§ **Excerpted records**:
- Opening Delimiter -
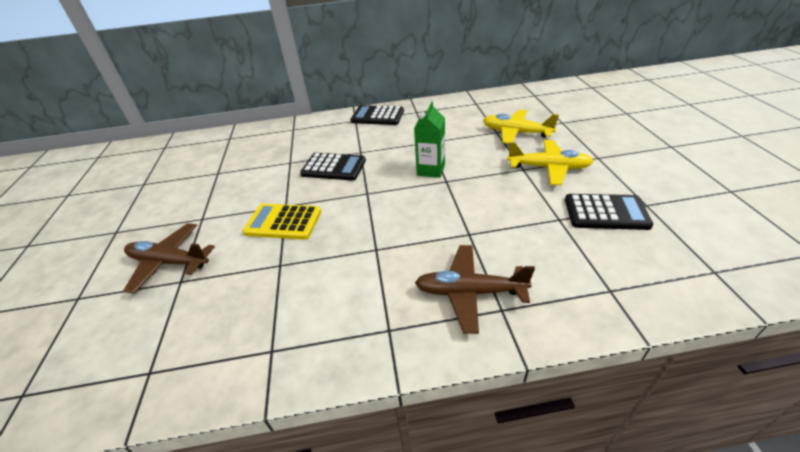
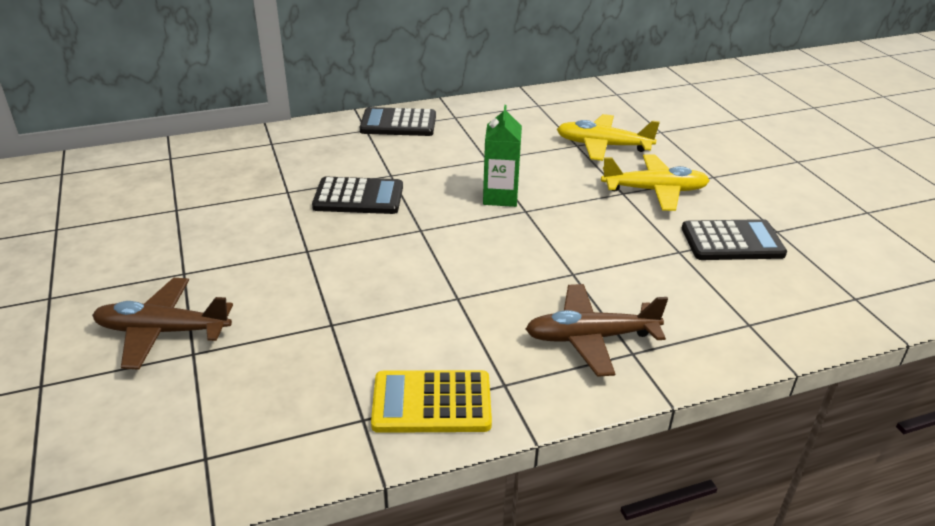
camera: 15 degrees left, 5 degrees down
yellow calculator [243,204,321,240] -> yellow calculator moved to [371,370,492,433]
- Closing Delimiter -
- Opening Delimiter -
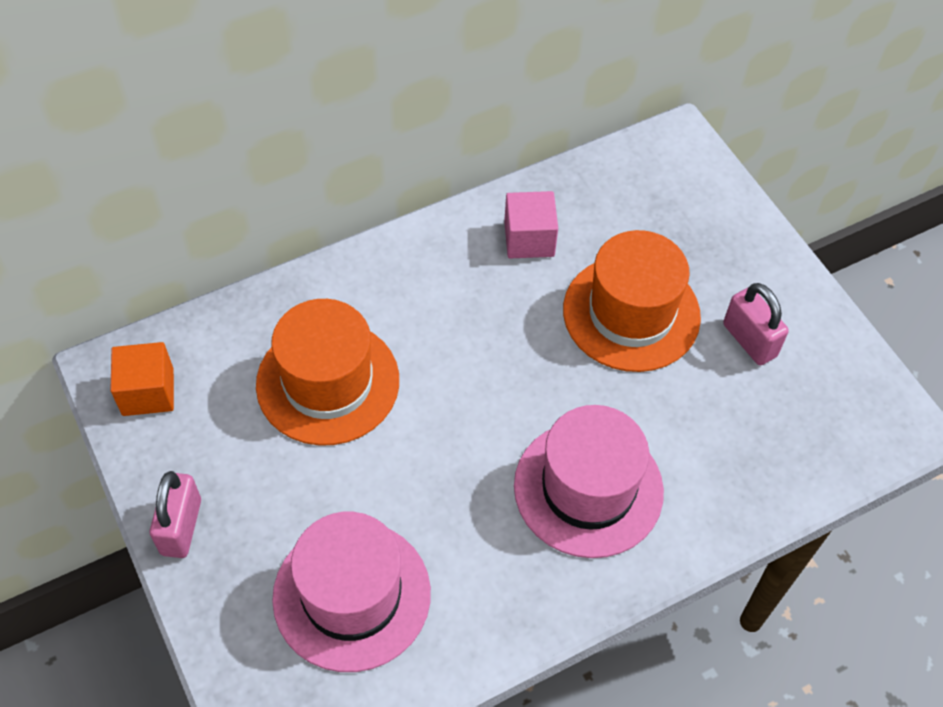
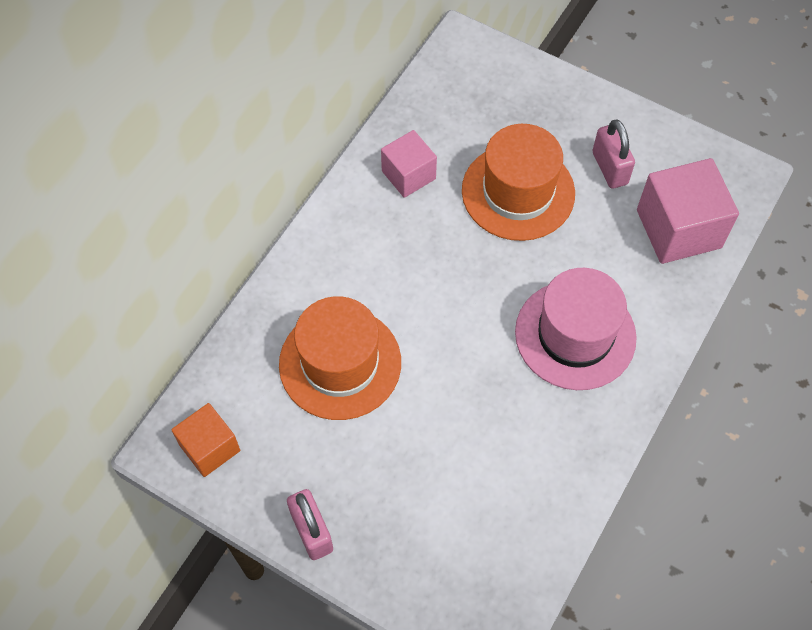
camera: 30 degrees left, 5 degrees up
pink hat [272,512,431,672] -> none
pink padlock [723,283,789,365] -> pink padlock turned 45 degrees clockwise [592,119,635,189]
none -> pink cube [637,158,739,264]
- Closing Delimiter -
§ **Problem**: Output exactly the lines of the material above from the one containing "camera: 15 degrees left, 5 degrees down" up to and including the one containing "yellow calculator [243,204,321,240]".

§ **Result of this task**:
camera: 15 degrees left, 5 degrees down
yellow calculator [243,204,321,240] -> yellow calculator moved to [371,370,492,433]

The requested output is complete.